(ACTIVITY) Stop after the line with "Q1: NPN (B N_12, C"; until then, please copy every line of the records word for word from the first.

Change listing data
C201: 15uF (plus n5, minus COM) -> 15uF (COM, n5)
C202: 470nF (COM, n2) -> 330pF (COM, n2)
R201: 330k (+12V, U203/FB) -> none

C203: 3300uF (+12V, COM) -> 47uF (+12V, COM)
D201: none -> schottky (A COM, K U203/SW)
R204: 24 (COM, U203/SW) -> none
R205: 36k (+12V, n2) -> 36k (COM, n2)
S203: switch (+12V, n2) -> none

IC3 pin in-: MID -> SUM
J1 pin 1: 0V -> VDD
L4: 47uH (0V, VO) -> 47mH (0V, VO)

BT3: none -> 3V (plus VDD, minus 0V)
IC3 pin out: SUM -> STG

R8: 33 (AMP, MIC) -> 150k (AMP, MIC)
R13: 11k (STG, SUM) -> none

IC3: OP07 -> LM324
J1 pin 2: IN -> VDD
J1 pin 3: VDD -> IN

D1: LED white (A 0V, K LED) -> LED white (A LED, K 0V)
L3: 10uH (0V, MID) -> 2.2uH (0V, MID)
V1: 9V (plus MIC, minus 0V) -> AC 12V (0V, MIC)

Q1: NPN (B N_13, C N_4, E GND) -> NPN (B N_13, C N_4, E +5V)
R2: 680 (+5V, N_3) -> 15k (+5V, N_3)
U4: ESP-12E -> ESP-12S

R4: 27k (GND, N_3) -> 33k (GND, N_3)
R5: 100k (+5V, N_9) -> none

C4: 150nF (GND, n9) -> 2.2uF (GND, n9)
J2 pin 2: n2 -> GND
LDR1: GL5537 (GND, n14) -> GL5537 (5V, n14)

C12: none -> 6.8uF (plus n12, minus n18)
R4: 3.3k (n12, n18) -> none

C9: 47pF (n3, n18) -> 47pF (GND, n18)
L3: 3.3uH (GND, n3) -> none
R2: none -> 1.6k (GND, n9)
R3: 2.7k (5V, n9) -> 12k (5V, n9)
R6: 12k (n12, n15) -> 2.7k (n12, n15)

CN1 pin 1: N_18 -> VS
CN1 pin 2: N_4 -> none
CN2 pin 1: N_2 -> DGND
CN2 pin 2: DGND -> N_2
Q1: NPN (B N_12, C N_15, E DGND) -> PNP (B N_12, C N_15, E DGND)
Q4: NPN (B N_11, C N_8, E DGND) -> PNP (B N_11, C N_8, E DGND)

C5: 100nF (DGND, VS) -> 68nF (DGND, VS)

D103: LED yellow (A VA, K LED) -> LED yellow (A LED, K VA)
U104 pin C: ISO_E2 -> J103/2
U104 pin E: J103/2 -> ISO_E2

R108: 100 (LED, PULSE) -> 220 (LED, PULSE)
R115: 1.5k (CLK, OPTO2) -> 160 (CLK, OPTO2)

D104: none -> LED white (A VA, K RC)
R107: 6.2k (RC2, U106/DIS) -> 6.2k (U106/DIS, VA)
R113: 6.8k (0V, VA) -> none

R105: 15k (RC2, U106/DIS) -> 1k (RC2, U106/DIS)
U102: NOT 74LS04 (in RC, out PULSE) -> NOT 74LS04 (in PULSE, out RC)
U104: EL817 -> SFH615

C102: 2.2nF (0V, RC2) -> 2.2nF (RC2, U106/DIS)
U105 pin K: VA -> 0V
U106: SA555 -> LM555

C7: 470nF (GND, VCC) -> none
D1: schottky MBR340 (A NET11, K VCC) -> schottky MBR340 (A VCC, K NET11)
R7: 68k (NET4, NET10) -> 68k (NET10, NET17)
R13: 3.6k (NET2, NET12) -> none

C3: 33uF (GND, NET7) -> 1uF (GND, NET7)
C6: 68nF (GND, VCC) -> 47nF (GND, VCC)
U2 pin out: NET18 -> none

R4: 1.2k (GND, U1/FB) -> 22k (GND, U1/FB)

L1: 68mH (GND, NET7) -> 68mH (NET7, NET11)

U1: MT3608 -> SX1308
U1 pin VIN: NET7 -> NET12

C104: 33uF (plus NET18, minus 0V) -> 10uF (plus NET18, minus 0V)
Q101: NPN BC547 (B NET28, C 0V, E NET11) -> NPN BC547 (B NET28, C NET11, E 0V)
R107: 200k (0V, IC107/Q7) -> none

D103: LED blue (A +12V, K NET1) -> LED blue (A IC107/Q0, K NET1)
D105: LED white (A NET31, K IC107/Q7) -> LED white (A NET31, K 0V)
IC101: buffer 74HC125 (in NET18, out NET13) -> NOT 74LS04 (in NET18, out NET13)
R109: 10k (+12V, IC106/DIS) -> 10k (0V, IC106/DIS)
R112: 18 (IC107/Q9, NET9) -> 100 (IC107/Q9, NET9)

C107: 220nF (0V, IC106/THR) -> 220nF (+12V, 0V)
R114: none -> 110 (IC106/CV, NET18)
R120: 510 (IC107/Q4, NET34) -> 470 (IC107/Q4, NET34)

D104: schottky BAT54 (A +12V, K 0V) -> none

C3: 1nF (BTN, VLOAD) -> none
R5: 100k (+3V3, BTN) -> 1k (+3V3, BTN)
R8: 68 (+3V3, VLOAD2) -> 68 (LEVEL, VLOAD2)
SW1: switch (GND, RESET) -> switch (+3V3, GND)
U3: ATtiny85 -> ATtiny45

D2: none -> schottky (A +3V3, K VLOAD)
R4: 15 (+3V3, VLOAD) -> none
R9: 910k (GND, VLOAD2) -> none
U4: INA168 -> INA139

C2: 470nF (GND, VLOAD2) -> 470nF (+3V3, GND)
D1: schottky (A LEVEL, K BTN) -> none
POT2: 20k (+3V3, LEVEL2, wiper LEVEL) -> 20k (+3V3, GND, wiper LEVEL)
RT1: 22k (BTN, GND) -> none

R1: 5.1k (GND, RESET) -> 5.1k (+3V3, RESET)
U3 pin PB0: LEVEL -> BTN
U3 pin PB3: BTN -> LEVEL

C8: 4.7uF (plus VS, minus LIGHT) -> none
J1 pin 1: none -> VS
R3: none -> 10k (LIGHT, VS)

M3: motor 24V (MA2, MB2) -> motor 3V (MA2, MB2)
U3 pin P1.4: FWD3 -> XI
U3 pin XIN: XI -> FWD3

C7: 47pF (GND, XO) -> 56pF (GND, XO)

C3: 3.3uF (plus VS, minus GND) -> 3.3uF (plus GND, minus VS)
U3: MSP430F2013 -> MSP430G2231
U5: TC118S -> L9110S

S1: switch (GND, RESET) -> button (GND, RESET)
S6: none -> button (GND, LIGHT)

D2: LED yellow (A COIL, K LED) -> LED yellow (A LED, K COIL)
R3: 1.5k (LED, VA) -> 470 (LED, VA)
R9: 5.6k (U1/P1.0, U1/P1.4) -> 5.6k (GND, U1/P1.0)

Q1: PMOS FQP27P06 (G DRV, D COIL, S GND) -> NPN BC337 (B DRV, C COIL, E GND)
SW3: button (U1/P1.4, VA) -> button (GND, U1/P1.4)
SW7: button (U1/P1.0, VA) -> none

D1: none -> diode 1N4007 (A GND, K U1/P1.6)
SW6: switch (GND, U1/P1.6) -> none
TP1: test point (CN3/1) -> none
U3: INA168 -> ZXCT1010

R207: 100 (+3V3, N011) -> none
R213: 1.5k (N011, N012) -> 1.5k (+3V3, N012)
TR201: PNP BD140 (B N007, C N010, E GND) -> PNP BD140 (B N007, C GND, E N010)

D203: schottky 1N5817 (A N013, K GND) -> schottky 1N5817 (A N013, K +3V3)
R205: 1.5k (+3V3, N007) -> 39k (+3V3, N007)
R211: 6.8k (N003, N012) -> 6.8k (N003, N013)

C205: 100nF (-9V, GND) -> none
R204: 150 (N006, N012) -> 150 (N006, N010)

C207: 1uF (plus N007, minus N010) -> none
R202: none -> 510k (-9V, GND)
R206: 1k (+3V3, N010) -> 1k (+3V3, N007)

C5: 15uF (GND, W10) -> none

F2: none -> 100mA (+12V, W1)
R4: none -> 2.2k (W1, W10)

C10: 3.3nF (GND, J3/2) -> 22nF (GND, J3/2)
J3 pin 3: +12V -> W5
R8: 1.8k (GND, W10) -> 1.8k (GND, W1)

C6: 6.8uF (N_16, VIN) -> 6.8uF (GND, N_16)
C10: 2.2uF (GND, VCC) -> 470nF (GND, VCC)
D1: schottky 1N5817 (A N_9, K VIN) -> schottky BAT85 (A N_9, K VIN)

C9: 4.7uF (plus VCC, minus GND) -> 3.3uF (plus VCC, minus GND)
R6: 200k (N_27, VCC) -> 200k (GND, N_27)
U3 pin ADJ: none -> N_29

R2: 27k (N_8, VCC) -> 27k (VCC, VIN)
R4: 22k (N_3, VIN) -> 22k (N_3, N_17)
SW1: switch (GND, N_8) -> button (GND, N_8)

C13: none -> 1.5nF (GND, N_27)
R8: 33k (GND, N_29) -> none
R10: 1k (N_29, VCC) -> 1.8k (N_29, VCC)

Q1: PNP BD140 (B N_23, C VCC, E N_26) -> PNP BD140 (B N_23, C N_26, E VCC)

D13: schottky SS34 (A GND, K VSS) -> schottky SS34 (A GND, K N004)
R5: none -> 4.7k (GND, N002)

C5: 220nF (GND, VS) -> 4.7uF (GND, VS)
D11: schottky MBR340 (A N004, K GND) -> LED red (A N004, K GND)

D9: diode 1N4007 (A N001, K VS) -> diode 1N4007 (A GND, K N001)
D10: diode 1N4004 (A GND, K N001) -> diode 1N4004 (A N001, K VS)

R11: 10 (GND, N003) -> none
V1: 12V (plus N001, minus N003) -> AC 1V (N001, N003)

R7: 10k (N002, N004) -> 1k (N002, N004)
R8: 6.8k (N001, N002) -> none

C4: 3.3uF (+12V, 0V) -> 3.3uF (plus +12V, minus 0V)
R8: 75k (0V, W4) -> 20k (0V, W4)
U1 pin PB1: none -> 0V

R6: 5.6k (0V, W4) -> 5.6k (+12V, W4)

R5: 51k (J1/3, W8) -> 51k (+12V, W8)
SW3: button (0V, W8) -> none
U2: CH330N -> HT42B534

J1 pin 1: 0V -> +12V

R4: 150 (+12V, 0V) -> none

(RESPONSE)
C201: 15uF (plus n5, minus COM) -> 15uF (COM, n5)
C202: 470nF (COM, n2) -> 330pF (COM, n2)
R201: 330k (+12V, U203/FB) -> none

C203: 3300uF (+12V, COM) -> 47uF (+12V, COM)
D201: none -> schottky (A COM, K U203/SW)
R204: 24 (COM, U203/SW) -> none
R205: 36k (+12V, n2) -> 36k (COM, n2)
S203: switch (+12V, n2) -> none

IC3 pin in-: MID -> SUM
J1 pin 1: 0V -> VDD
L4: 47uH (0V, VO) -> 47mH (0V, VO)

BT3: none -> 3V (plus VDD, minus 0V)
IC3 pin out: SUM -> STG

R8: 33 (AMP, MIC) -> 150k (AMP, MIC)
R13: 11k (STG, SUM) -> none

IC3: OP07 -> LM324
J1 pin 2: IN -> VDD
J1 pin 3: VDD -> IN

D1: LED white (A 0V, K LED) -> LED white (A LED, K 0V)
L3: 10uH (0V, MID) -> 2.2uH (0V, MID)
V1: 9V (plus MIC, minus 0V) -> AC 12V (0V, MIC)

Q1: NPN (B N_13, C N_4, E GND) -> NPN (B N_13, C N_4, E +5V)
R2: 680 (+5V, N_3) -> 15k (+5V, N_3)
U4: ESP-12E -> ESP-12S

R4: 27k (GND, N_3) -> 33k (GND, N_3)
R5: 100k (+5V, N_9) -> none

C4: 150nF (GND, n9) -> 2.2uF (GND, n9)
J2 pin 2: n2 -> GND
LDR1: GL5537 (GND, n14) -> GL5537 (5V, n14)

C12: none -> 6.8uF (plus n12, minus n18)
R4: 3.3k (n12, n18) -> none

C9: 47pF (n3, n18) -> 47pF (GND, n18)
L3: 3.3uH (GND, n3) -> none
R2: none -> 1.6k (GND, n9)
R3: 2.7k (5V, n9) -> 12k (5V, n9)
R6: 12k (n12, n15) -> 2.7k (n12, n15)

CN1 pin 1: N_18 -> VS
CN1 pin 2: N_4 -> none
CN2 pin 1: N_2 -> DGND
CN2 pin 2: DGND -> N_2
Q1: NPN (B N_12, C N_15, E DGND) -> PNP (B N_12, C N_15, E DGND)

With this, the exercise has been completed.